____ DATA

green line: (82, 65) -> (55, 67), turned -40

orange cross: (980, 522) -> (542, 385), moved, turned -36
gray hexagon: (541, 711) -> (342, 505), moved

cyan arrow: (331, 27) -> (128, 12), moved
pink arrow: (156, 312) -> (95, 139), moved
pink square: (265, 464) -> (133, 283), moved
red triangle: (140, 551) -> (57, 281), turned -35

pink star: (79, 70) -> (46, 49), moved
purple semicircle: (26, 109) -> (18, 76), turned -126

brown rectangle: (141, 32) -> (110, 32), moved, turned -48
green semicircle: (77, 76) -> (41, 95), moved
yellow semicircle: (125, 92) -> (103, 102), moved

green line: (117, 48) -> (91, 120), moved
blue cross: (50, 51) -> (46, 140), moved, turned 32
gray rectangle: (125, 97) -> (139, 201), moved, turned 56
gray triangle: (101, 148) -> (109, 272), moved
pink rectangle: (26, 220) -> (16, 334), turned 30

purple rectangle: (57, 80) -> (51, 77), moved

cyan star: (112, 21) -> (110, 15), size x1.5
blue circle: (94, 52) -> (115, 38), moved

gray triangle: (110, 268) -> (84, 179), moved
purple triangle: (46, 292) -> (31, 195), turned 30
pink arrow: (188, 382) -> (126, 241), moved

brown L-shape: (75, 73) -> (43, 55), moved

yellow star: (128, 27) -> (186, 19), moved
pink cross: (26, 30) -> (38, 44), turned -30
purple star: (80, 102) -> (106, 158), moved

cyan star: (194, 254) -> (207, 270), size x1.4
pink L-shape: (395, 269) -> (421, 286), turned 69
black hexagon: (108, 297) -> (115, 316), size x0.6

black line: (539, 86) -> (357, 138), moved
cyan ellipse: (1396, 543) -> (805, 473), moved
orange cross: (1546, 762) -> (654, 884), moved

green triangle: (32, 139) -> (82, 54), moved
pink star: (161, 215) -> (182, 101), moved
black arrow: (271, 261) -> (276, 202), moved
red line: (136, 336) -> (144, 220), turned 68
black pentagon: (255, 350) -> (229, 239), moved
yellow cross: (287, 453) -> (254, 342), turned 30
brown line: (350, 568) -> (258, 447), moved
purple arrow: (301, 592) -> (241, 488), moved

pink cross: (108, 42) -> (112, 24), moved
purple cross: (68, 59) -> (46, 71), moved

________

WHAT THE TASK REQUIRES
Reproduce exactly, and only, the part of the listing above that begins at the line with "purple triangle: (46, 292)" and goes on through the line with "purple arrow: (301, 592) -> (241, 488), moved".

RESPONSE TO THIS EXERCISE
purple triangle: (46, 292) -> (31, 195), turned 30
pink arrow: (188, 382) -> (126, 241), moved

brown L-shape: (75, 73) -> (43, 55), moved

yellow star: (128, 27) -> (186, 19), moved
pink cross: (26, 30) -> (38, 44), turned -30
purple star: (80, 102) -> (106, 158), moved

cyan star: (194, 254) -> (207, 270), size x1.4
pink L-shape: (395, 269) -> (421, 286), turned 69
black hexagon: (108, 297) -> (115, 316), size x0.6

black line: (539, 86) -> (357, 138), moved
cyan ellipse: (1396, 543) -> (805, 473), moved
orange cross: (1546, 762) -> (654, 884), moved

green triangle: (32, 139) -> (82, 54), moved
pink star: (161, 215) -> (182, 101), moved
black arrow: (271, 261) -> (276, 202), moved
red line: (136, 336) -> (144, 220), turned 68
black pentagon: (255, 350) -> (229, 239), moved
yellow cross: (287, 453) -> (254, 342), turned 30
brown line: (350, 568) -> (258, 447), moved
purple arrow: (301, 592) -> (241, 488), moved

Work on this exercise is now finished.